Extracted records
++++++++++++++++++++
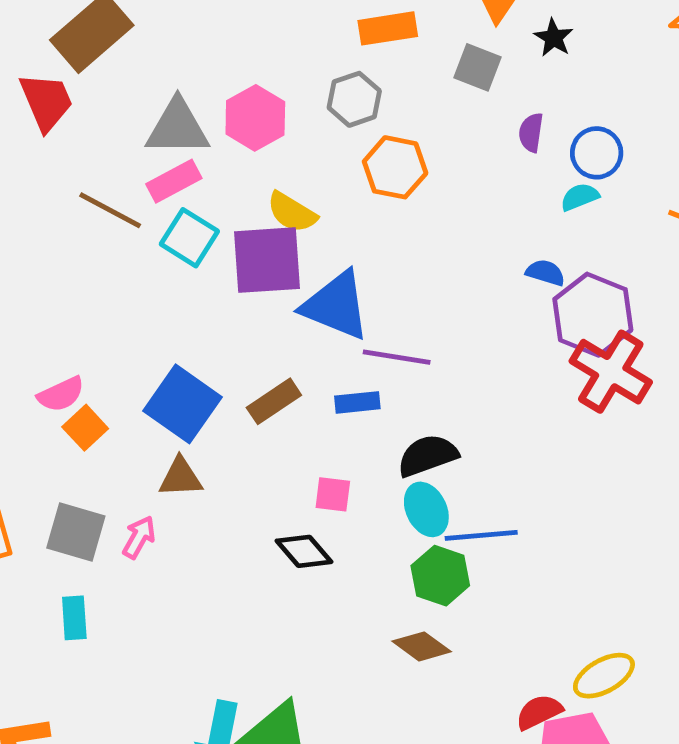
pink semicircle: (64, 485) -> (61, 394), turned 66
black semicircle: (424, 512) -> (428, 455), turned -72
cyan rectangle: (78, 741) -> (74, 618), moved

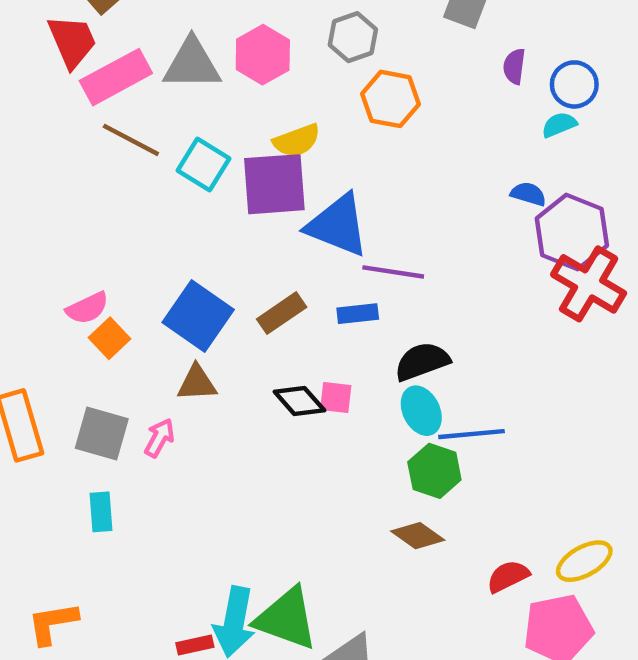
pink rectangle: (174, 181) -> (116, 77), moved, size x1.4
yellow semicircle: (292, 212) -> (297, 141), turned -51
black diamond: (304, 551) -> (299, 401), moved
red semicircle: (539, 712) -> (508, 576), moved

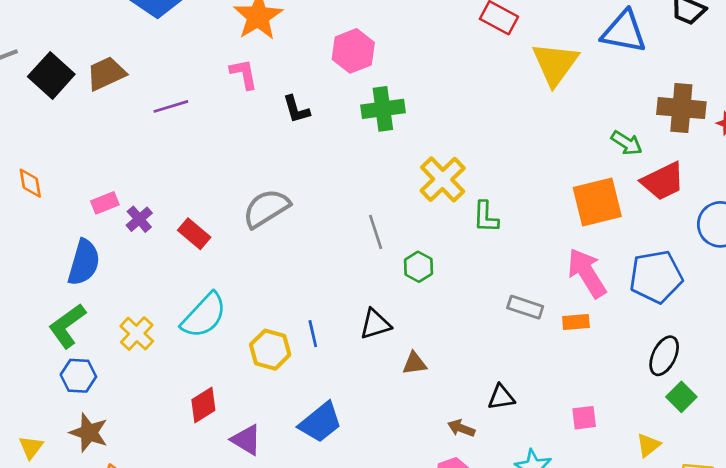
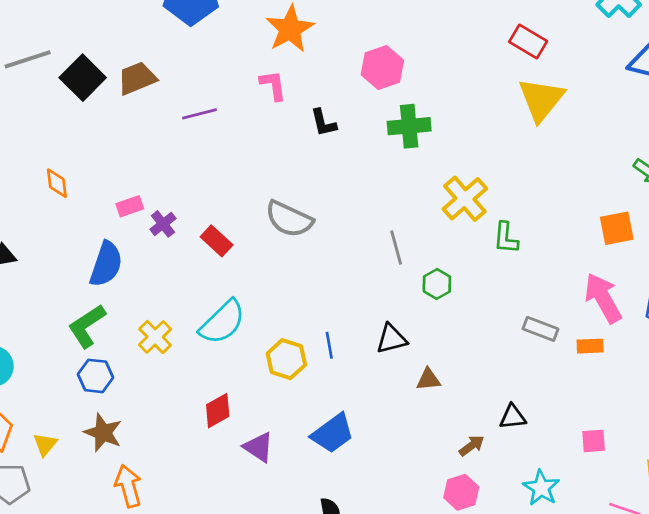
yellow triangle: (555, 64) -> (541, 99), moved
orange square: (597, 202) -> (617, 228), size x0.7
gray semicircle: (266, 208) -> (289, 219), turned -126
brown arrow: (461, 428) -> (472, 446), turned 120

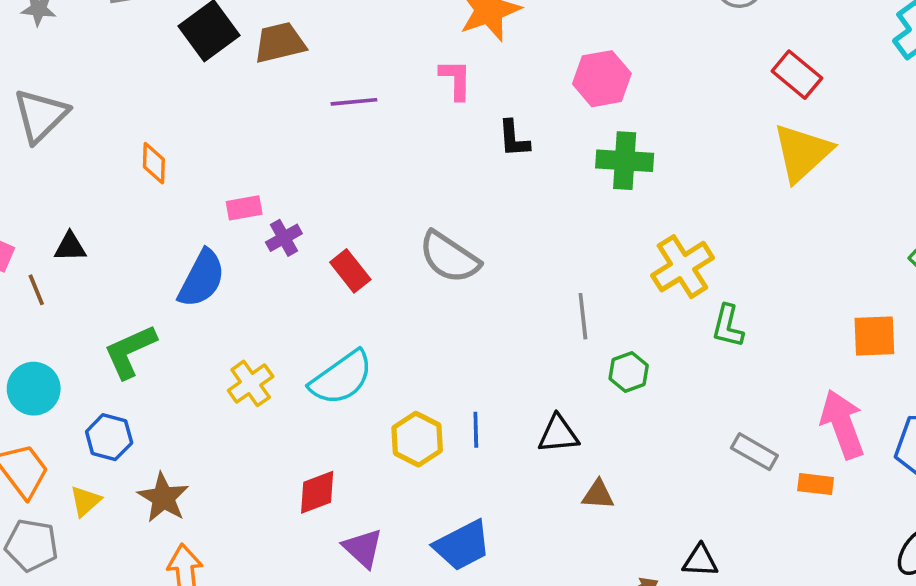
green L-shape: (87, 326) -> (130, 351), moved
blue hexagon: (95, 376) -> (109, 437), moved

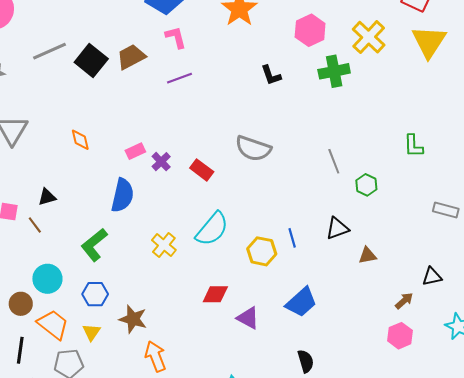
pink L-shape: (456, 80) -> (176, 37), moved
yellow cross: (682, 267) -> (369, 37), moved
red diamond: (317, 492) -> (215, 294), turned 36

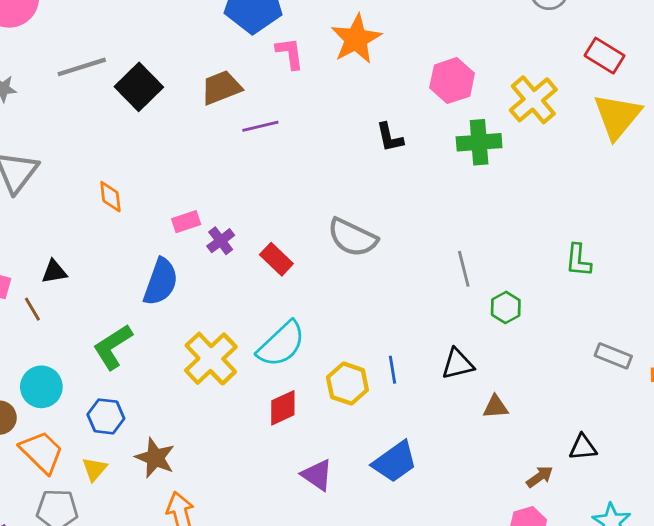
pink L-shape: (176, 37) -> (290, 53), moved
brown trapezoid: (131, 57) -> (221, 88), moved
yellow cross: (164, 245) -> (211, 359), size x1.5
red diamond: (215, 294) -> (283, 408), moved, turned -32

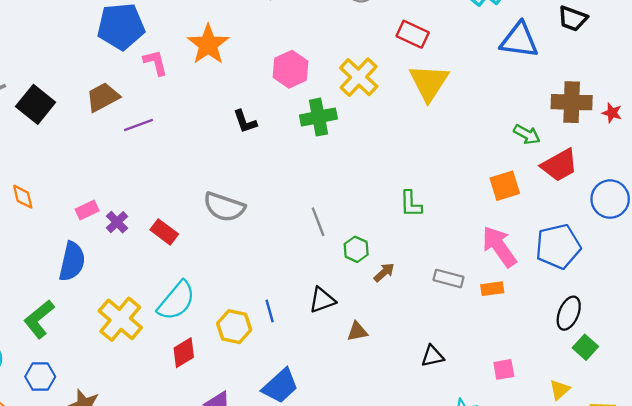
brown arrow: (540, 477) -> (384, 272), moved

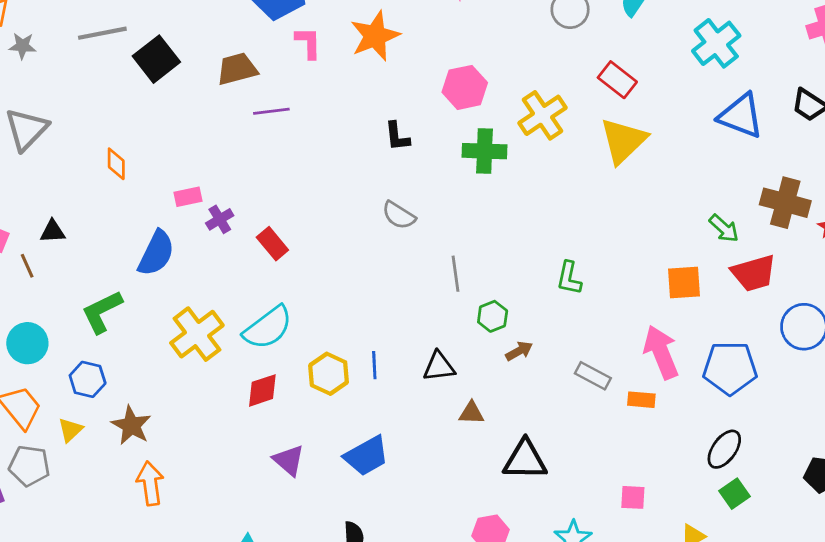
gray semicircle: (224, 207) -> (399, 215), moved, size x0.7
black triangle: (432, 356) -> (525, 460), moved, size x1.6

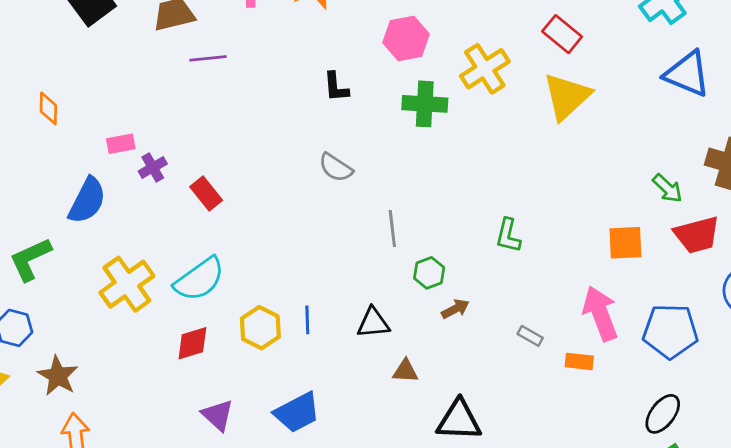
gray rectangle: (593, 376) -> (530, 336), size x0.7

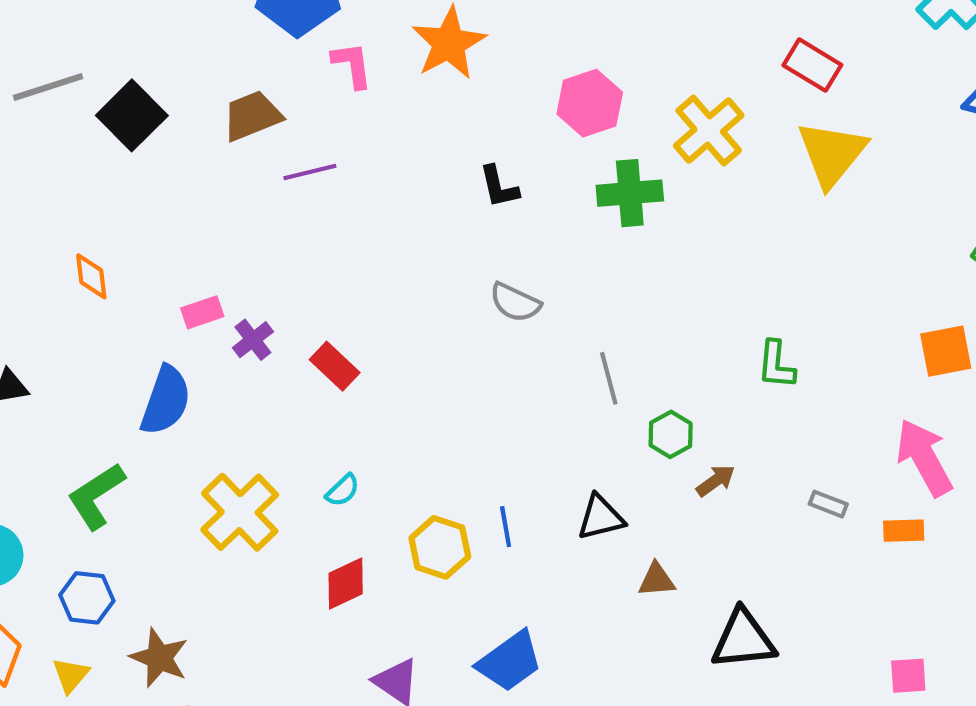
cyan semicircle: (199, 279) -> (343, 490), size x0.5

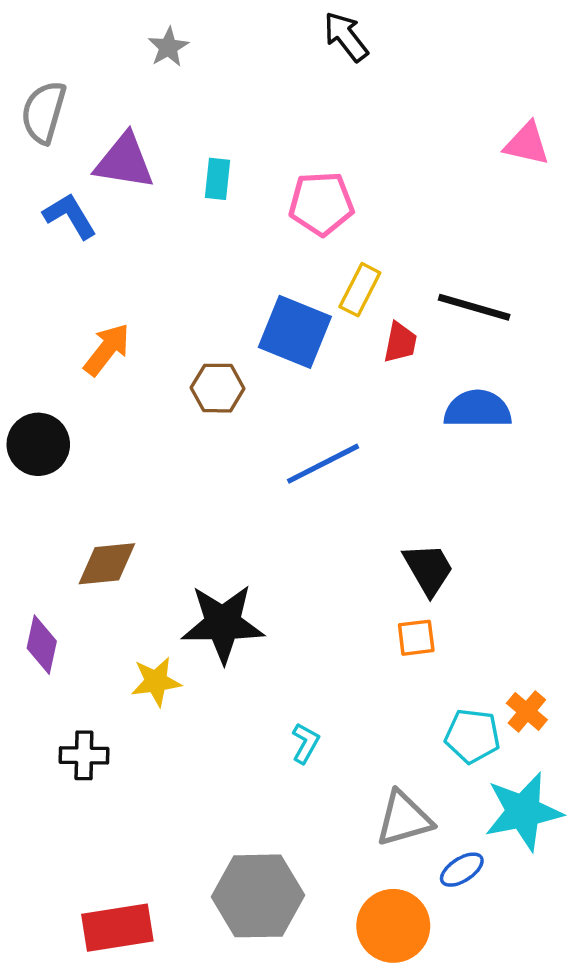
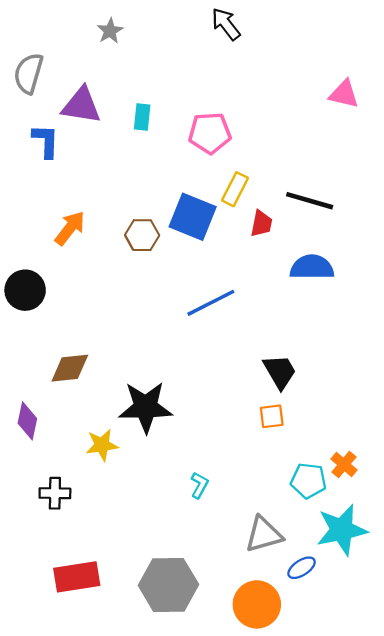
blue L-shape: (70, 216) -> (46, 141), turned 33
brown hexagon: (218, 388) -> (142, 235), moved
red rectangle: (117, 928) -> (77, 577), moved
++++++++++++++++++++
**JOB**
Each entry above should be copied exactly. The pictures should not.

**OUTPUT OF THE TASK**
pink semicircle: (64, 485) -> (61, 394), turned 66
black semicircle: (424, 512) -> (428, 455), turned -72
cyan rectangle: (78, 741) -> (74, 618), moved

pink rectangle: (174, 181) -> (116, 77), moved, size x1.4
yellow semicircle: (292, 212) -> (297, 141), turned -51
black diamond: (304, 551) -> (299, 401), moved
red semicircle: (539, 712) -> (508, 576), moved

yellow triangle: (555, 64) -> (541, 99), moved
orange square: (597, 202) -> (617, 228), size x0.7
gray semicircle: (266, 208) -> (289, 219), turned -126
brown arrow: (461, 428) -> (472, 446), turned 120

green L-shape: (87, 326) -> (130, 351), moved
blue hexagon: (95, 376) -> (109, 437), moved

pink L-shape: (456, 80) -> (176, 37), moved
yellow cross: (682, 267) -> (369, 37), moved
red diamond: (317, 492) -> (215, 294), turned 36

pink L-shape: (176, 37) -> (290, 53), moved
brown trapezoid: (131, 57) -> (221, 88), moved
yellow cross: (164, 245) -> (211, 359), size x1.5
red diamond: (215, 294) -> (283, 408), moved, turned -32

brown arrow: (540, 477) -> (384, 272), moved

gray semicircle: (224, 207) -> (399, 215), moved, size x0.7
black triangle: (432, 356) -> (525, 460), moved, size x1.6

gray rectangle: (593, 376) -> (530, 336), size x0.7

cyan semicircle: (199, 279) -> (343, 490), size x0.5

blue L-shape: (70, 216) -> (46, 141), turned 33
brown hexagon: (218, 388) -> (142, 235), moved
red rectangle: (117, 928) -> (77, 577), moved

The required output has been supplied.